• Your assignment
Copy the records below exactly, but leave out any picture they contain.

• Data to use
☆ ☆ ☆ ☆ ☆ ☆ ☆
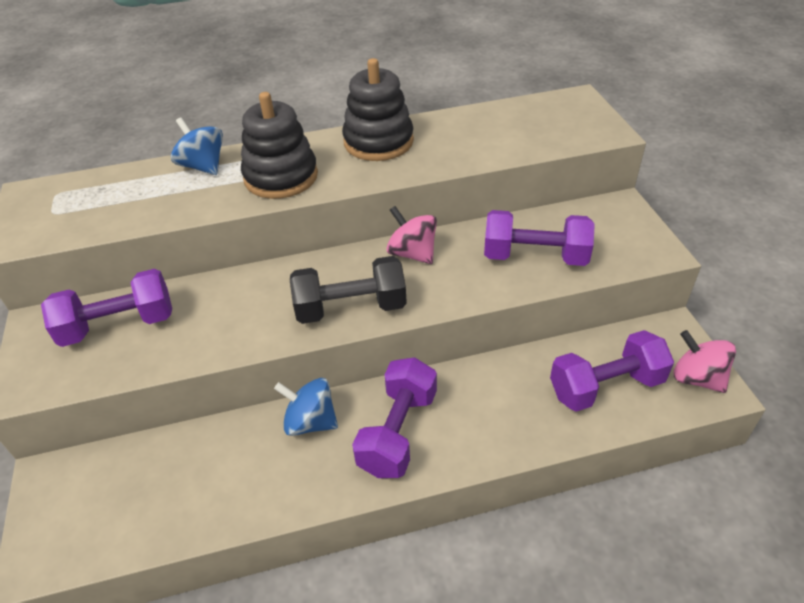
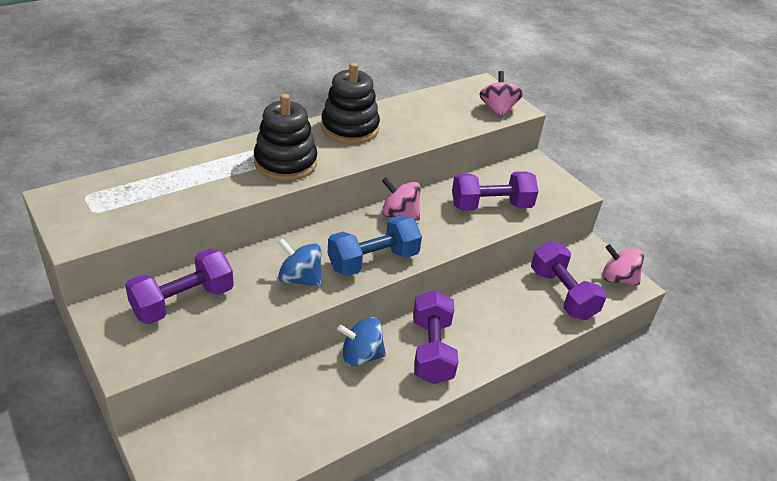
camera: 25 degrees left, 5 degrees down
blue spinning top [171,117,223,175] -> blue spinning top moved to [278,238,322,287]
black dumbbell [290,256,407,324] -> blue dumbbell [328,215,422,276]
purple dumbbell [550,330,674,412] -> purple dumbbell turned 75 degrees counterclockwise [531,241,607,320]
none -> pink spinning top [479,71,523,119]

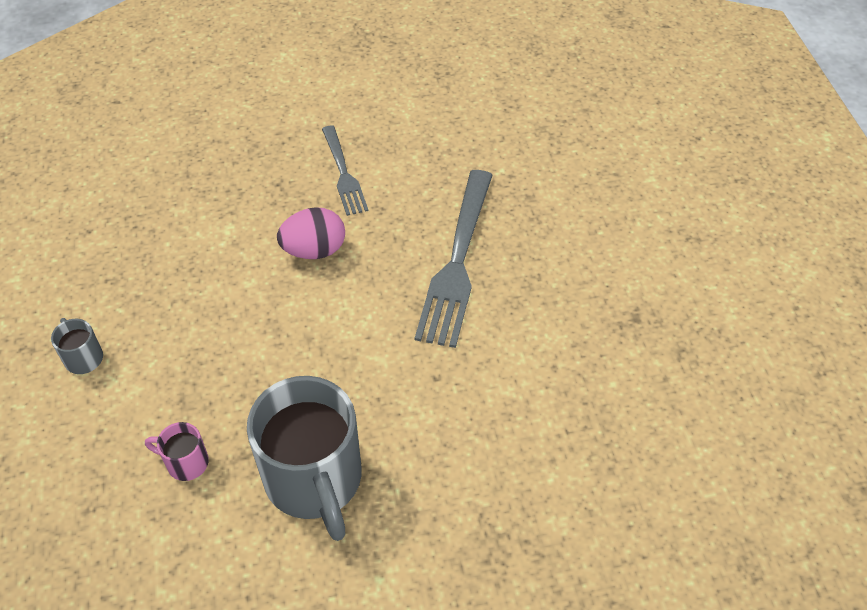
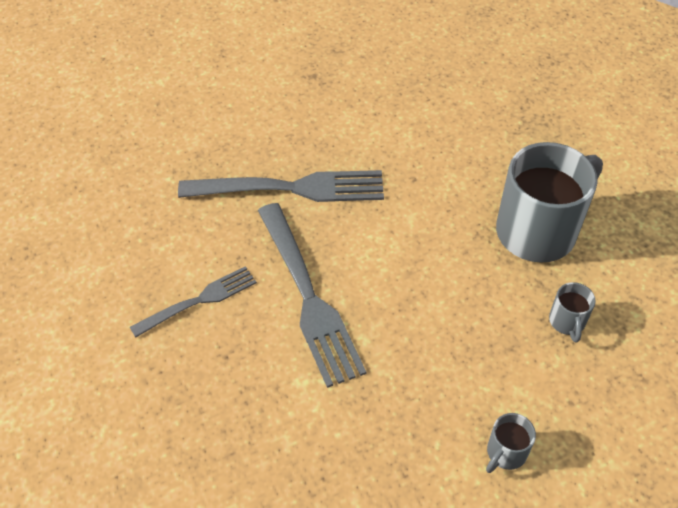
camera: 105 degrees left, 0 degrees up
pink mug [145,422,209,481] -> grey mug [549,282,596,343]
pink egg [277,207,345,259] -> grey fork [258,203,366,388]

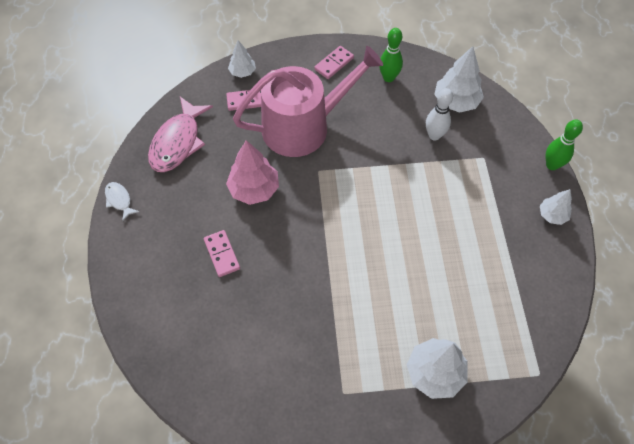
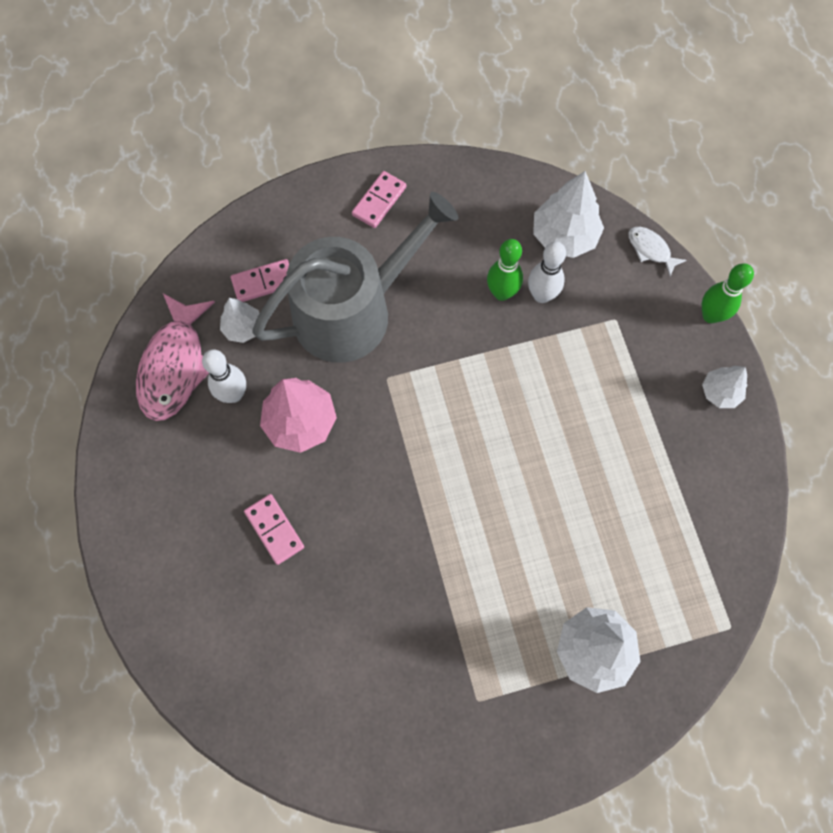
camera: 10 degrees left, 10 degrees up
white fish [105,182,139,221] -> white fish moved to [629,227,686,277]
white tree [228,40,256,78] -> white tree moved to [220,298,260,343]
pink watering can [233,46,383,157] -> grey watering can [252,192,459,363]
green bowling pin [379,28,403,82] -> green bowling pin moved to [487,239,523,301]
none -> white bowling pin [202,349,246,403]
☆ ☆ ☆ ☆ ☆ ☆ ☆
• Solution
camera: 25 degrees left, 5 degrees down
blue spinning top [171,117,223,175] -> blue spinning top moved to [278,238,322,287]
black dumbbell [290,256,407,324] -> blue dumbbell [328,215,422,276]
purple dumbbell [550,330,674,412] -> purple dumbbell turned 75 degrees counterclockwise [531,241,607,320]
none -> pink spinning top [479,71,523,119]

camera: 105 degrees left, 0 degrees up
pink mug [145,422,209,481] -> grey mug [549,282,596,343]
pink egg [277,207,345,259] -> grey fork [258,203,366,388]

camera: 10 degrees left, 10 degrees up
white fish [105,182,139,221] -> white fish moved to [629,227,686,277]
white tree [228,40,256,78] -> white tree moved to [220,298,260,343]
pink watering can [233,46,383,157] -> grey watering can [252,192,459,363]
green bowling pin [379,28,403,82] -> green bowling pin moved to [487,239,523,301]
none -> white bowling pin [202,349,246,403]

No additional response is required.